__TASK REQUIREMENTS__
Return, exactly and in full, the lines of the records below starting at the one with "purple clock: 2 -> 1" and ending at the one with "white candle: 6 -> 7", and no other lines.

__EXCERPTED RECORDS__
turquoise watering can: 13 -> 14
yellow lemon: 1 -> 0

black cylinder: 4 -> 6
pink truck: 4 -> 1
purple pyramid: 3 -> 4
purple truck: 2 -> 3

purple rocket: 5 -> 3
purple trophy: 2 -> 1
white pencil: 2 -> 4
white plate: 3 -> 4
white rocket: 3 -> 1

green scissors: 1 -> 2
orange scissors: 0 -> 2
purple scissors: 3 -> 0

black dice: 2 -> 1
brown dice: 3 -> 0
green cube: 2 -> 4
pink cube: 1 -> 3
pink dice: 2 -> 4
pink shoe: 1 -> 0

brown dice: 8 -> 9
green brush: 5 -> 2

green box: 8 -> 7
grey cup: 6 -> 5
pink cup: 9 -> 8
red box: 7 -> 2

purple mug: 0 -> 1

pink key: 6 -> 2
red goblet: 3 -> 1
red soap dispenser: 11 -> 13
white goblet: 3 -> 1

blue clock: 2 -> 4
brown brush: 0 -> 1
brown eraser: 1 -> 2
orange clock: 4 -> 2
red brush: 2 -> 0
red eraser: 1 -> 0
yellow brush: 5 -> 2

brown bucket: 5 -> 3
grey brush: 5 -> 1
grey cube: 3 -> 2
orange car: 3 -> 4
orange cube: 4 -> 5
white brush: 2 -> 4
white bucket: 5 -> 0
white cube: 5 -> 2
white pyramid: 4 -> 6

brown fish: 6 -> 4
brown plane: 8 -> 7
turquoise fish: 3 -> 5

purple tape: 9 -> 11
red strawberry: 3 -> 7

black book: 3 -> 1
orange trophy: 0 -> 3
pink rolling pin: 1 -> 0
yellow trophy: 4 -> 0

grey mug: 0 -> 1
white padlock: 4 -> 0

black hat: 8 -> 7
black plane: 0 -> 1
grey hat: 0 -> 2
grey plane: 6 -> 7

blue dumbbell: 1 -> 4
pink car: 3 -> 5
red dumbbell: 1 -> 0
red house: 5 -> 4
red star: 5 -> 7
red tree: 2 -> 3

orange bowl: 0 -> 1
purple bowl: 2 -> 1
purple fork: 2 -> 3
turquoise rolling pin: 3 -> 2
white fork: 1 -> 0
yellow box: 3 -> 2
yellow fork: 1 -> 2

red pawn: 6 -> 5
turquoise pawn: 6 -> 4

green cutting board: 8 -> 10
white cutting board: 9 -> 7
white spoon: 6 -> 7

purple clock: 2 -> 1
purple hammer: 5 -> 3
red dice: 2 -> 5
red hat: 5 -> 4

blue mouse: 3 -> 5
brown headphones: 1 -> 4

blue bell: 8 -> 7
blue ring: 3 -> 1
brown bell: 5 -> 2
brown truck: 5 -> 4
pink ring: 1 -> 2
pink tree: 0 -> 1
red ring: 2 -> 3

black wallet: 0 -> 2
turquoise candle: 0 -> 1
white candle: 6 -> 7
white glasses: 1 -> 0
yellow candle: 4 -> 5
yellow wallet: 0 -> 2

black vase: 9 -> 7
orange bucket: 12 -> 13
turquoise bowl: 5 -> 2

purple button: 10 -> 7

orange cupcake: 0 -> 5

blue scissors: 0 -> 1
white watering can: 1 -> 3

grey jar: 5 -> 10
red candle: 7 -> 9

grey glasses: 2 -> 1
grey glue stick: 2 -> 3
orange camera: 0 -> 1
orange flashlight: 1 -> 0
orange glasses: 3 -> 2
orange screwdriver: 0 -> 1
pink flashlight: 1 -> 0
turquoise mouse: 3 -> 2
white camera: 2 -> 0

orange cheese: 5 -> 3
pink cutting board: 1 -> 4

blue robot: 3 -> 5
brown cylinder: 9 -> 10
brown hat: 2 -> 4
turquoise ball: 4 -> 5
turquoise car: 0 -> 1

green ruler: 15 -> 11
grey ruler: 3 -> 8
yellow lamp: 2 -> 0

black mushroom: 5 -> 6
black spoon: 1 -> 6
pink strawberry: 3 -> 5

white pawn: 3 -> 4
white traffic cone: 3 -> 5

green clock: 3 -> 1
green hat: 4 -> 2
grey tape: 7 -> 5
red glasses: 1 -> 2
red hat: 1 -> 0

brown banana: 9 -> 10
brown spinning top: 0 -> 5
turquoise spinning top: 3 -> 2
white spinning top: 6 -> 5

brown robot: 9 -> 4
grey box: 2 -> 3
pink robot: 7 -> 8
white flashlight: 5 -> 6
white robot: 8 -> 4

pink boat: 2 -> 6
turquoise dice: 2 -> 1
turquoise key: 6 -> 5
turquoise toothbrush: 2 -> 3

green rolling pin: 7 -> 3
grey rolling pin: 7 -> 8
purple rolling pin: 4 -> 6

__SOLUTION FOR THIS PROBLEM__
purple clock: 2 -> 1
purple hammer: 5 -> 3
red dice: 2 -> 5
red hat: 5 -> 4

blue mouse: 3 -> 5
brown headphones: 1 -> 4

blue bell: 8 -> 7
blue ring: 3 -> 1
brown bell: 5 -> 2
brown truck: 5 -> 4
pink ring: 1 -> 2
pink tree: 0 -> 1
red ring: 2 -> 3

black wallet: 0 -> 2
turquoise candle: 0 -> 1
white candle: 6 -> 7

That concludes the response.